*** DATA SHOWN ***

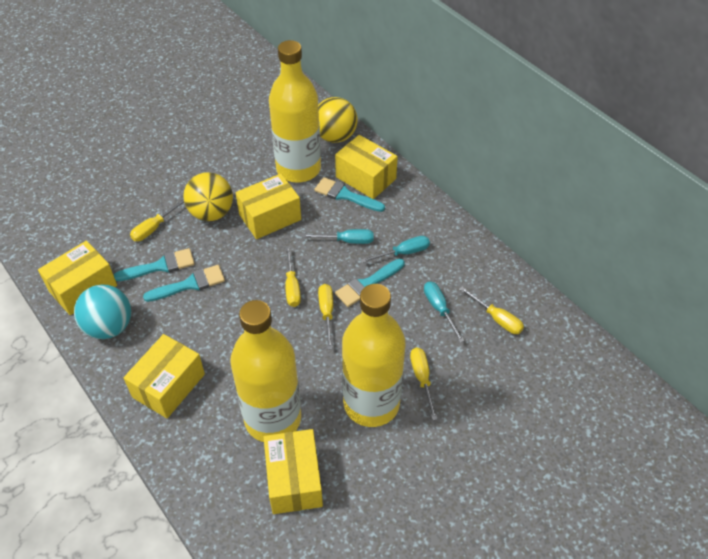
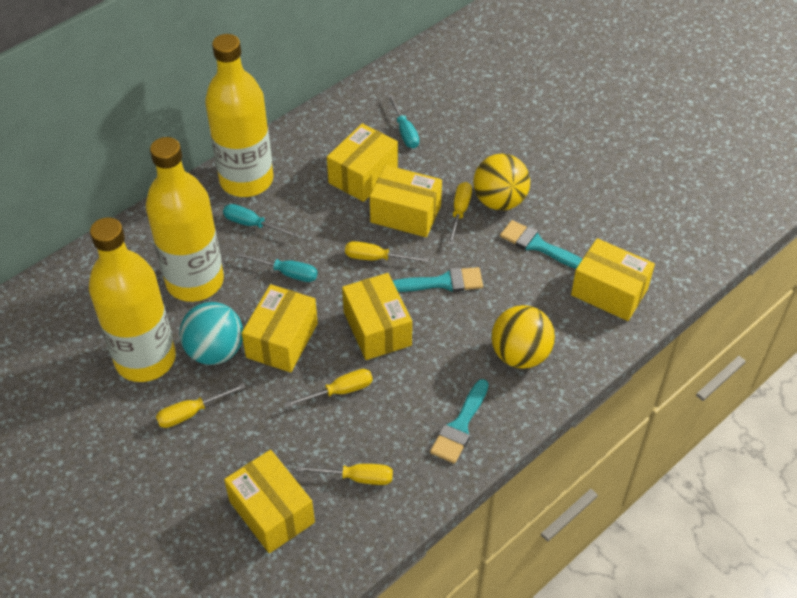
turquoise brush: 4 -> 3
yellow box: 5 -> 6

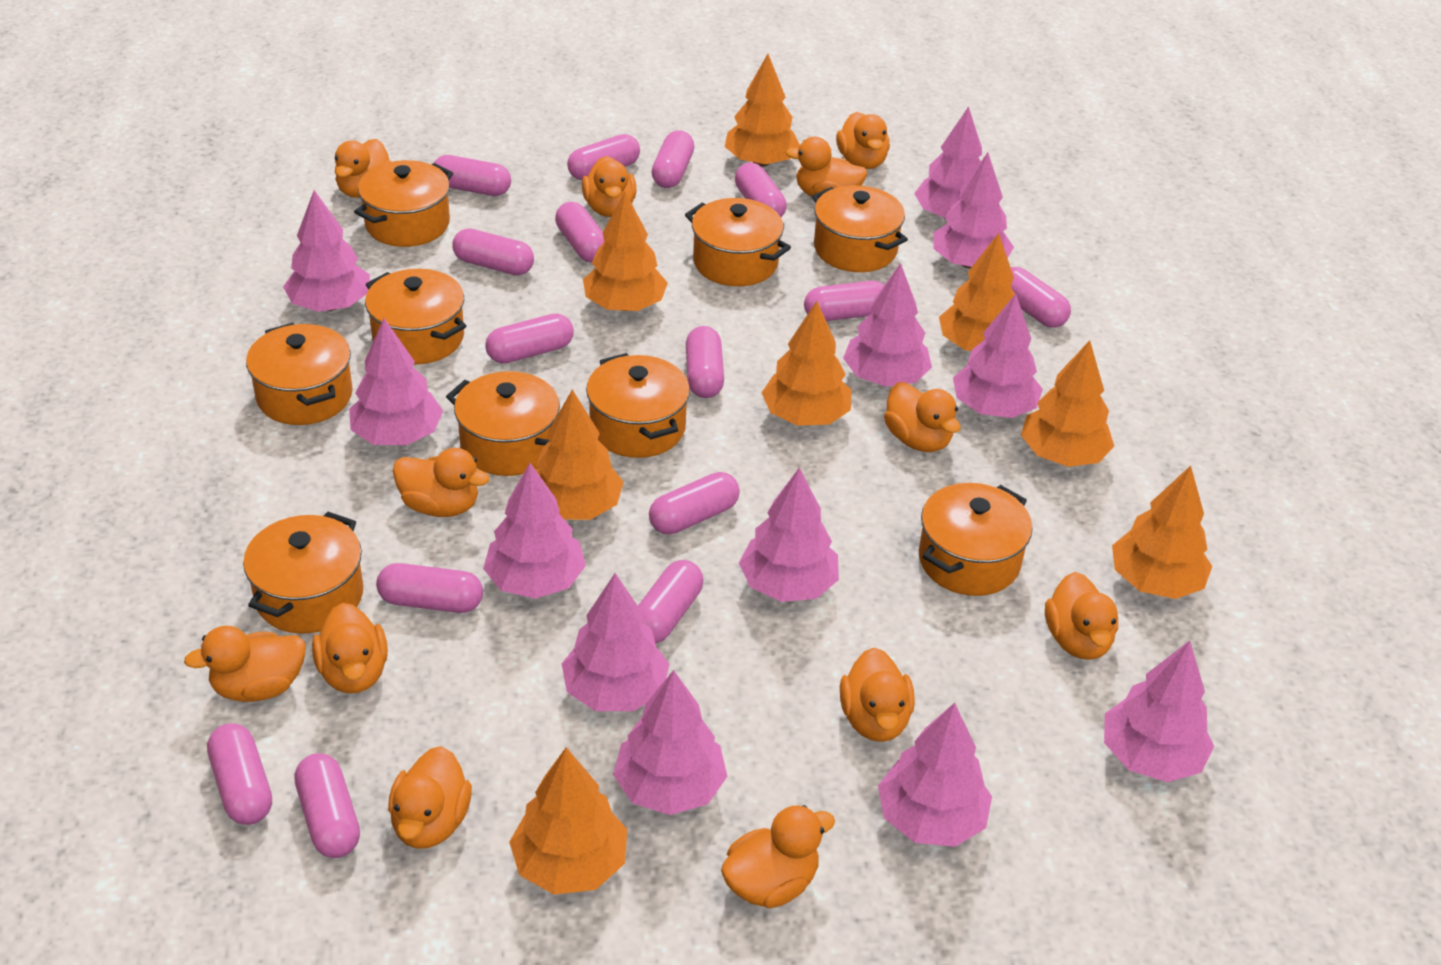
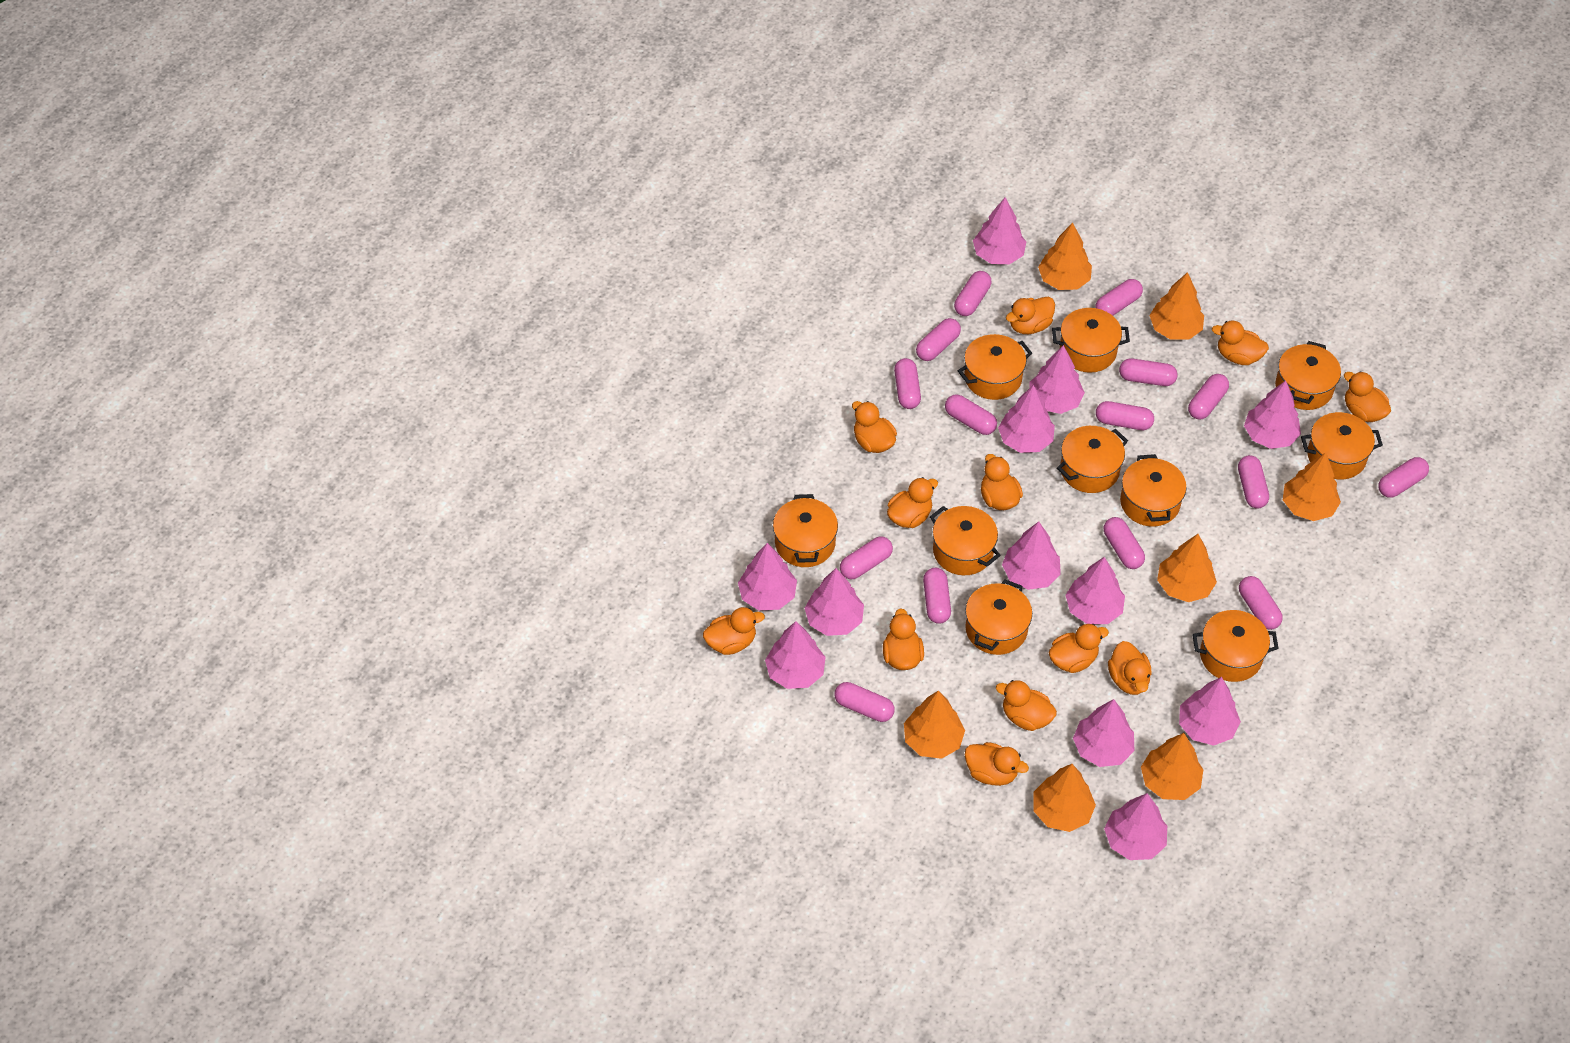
orange pot: 9 -> 10
orange tree: 8 -> 7

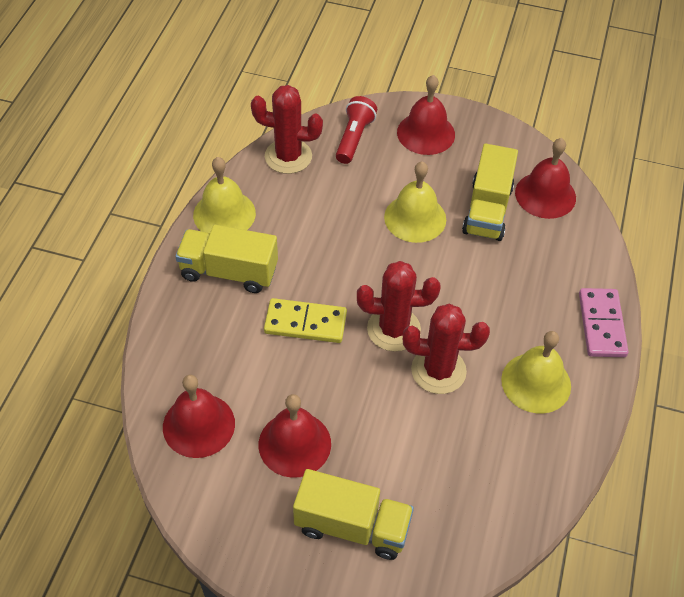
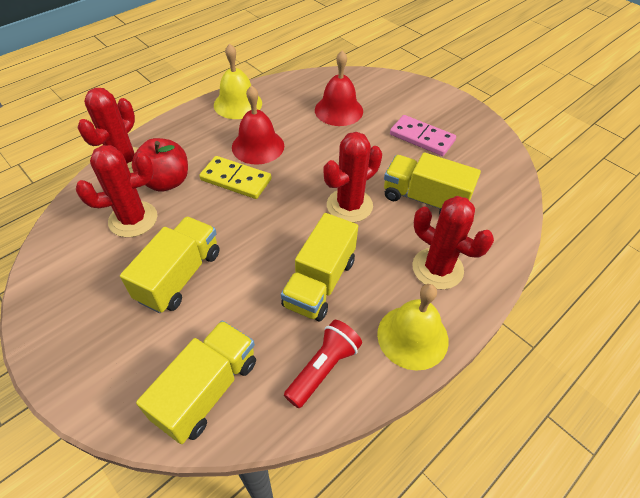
red apple: 0 -> 1
red bell: 4 -> 2
red cactus: 3 -> 4
yellow bell: 3 -> 2
yellow truck: 3 -> 4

*** End of DATA SHOWN ***

EXERCISE AIM »
When you copy the entries, keep every word exactly as it stands and drop any pictures.

OUTPUT FOR THIS EXERCISE »
turquoise brush: 4 -> 3
yellow box: 5 -> 6

orange pot: 9 -> 10
orange tree: 8 -> 7

red apple: 0 -> 1
red bell: 4 -> 2
red cactus: 3 -> 4
yellow bell: 3 -> 2
yellow truck: 3 -> 4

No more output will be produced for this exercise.